● Work request
The records below hold a stretch from the line with "none -> purple brick B7:C7 level 2" through the line with "white slope G5:I5"; return exactly those lines, ends included, and nothing more.

● Input data
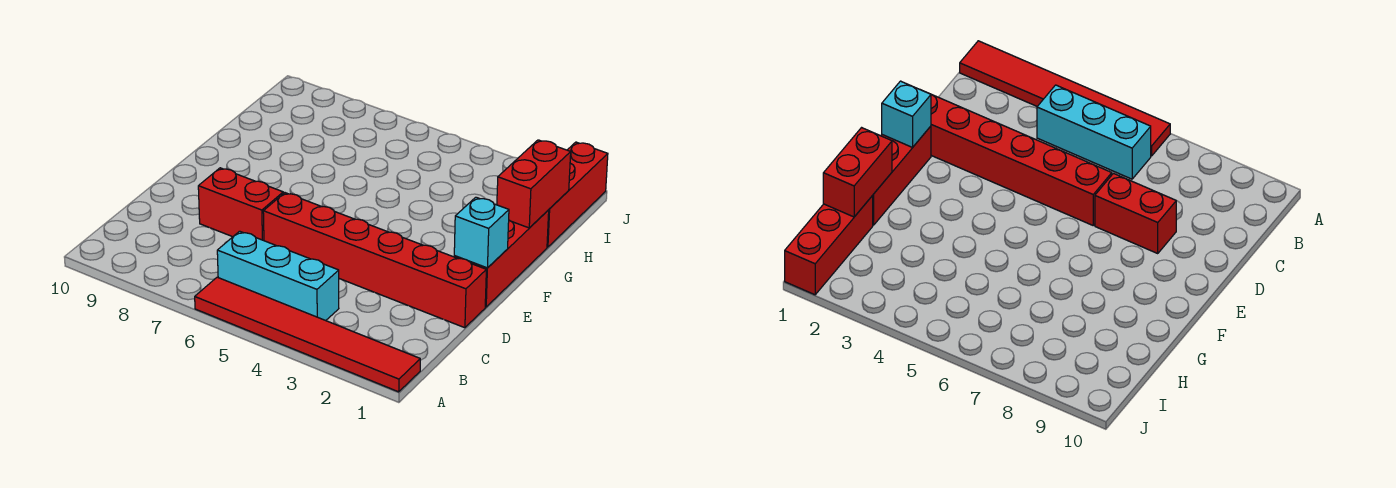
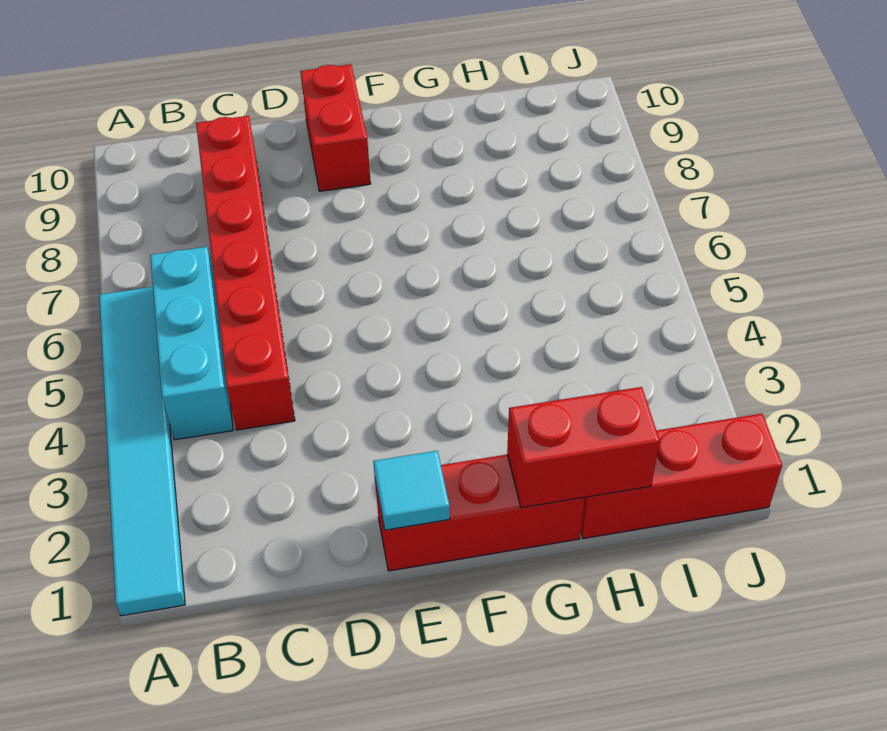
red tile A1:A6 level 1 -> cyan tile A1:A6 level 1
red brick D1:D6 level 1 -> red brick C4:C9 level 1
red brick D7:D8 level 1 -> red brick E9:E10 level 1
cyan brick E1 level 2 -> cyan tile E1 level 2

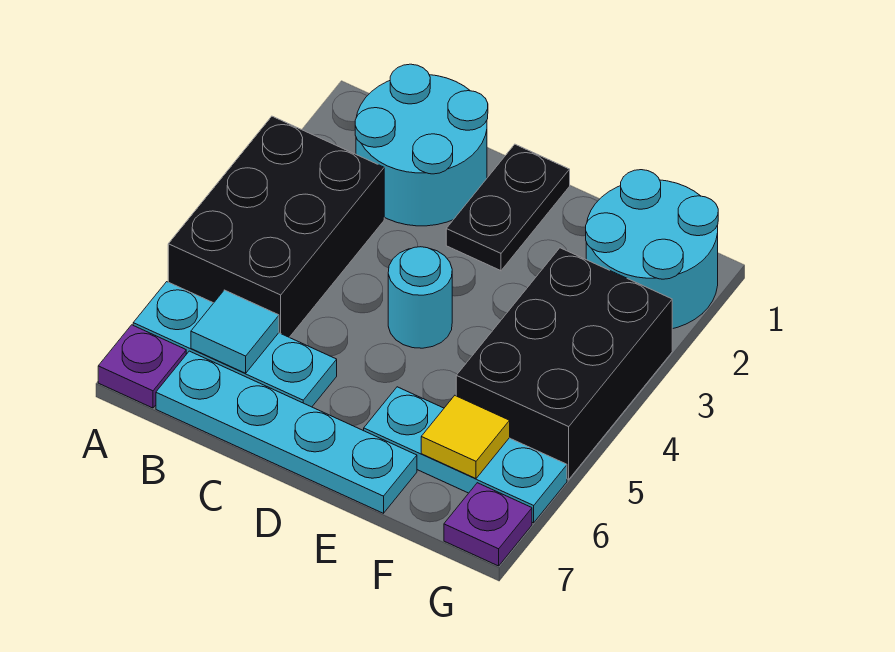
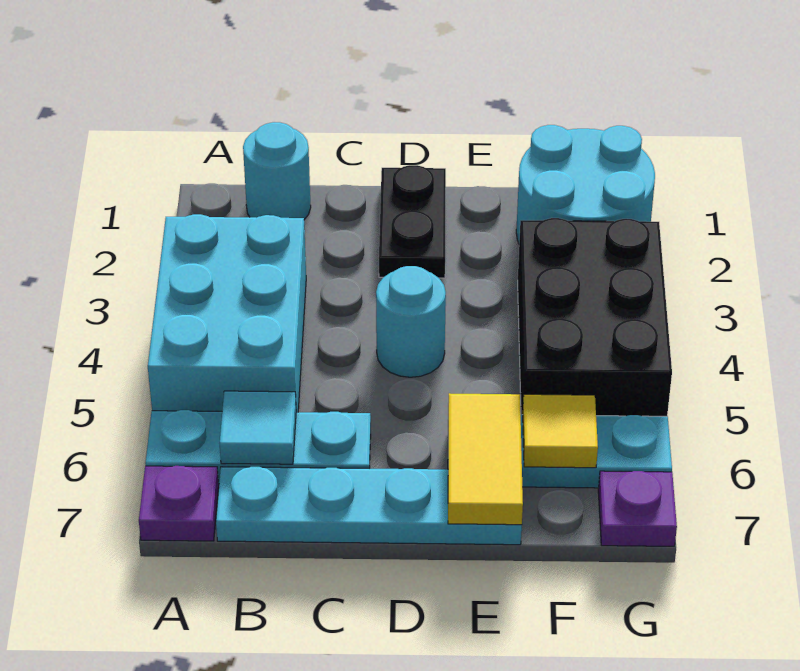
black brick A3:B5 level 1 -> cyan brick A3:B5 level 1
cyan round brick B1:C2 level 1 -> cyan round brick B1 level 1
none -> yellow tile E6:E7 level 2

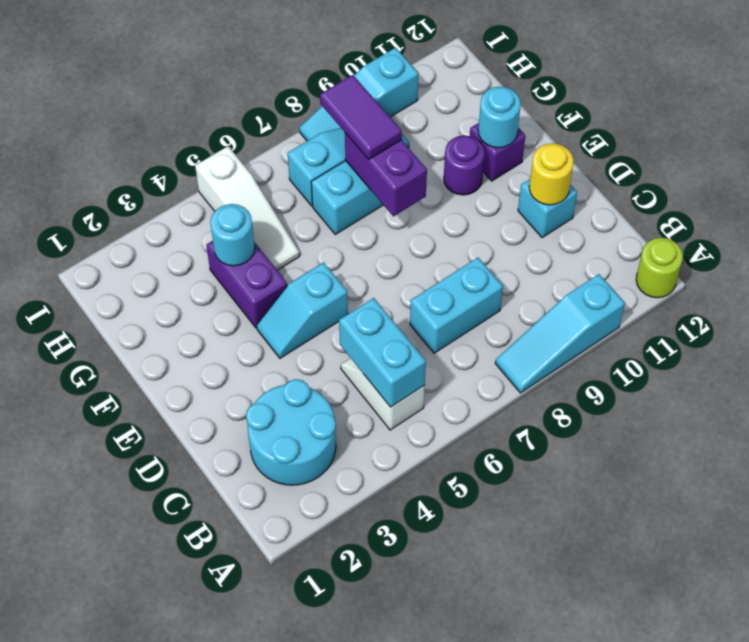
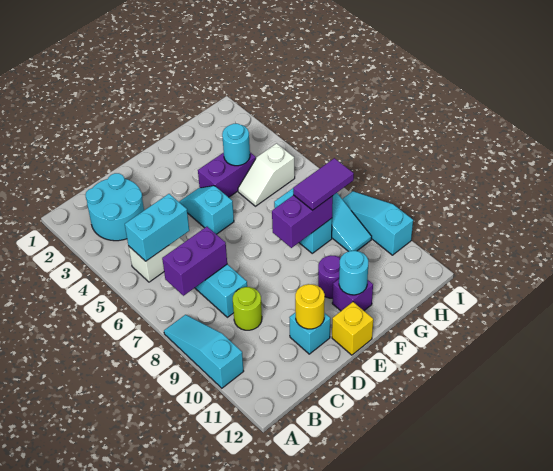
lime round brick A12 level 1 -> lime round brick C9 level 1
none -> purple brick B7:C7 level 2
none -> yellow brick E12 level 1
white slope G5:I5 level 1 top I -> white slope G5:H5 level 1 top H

==

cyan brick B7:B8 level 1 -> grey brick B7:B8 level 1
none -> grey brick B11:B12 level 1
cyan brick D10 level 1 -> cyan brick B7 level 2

--

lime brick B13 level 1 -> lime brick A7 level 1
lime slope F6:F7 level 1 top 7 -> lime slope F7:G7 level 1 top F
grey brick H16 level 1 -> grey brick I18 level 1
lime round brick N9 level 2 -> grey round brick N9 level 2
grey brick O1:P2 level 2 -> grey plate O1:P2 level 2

● Completed exercise
none -> purple brick B7:C7 level 2
none -> yellow brick E12 level 1
white slope G5:I5 level 1 top I -> white slope G5:H5 level 1 top H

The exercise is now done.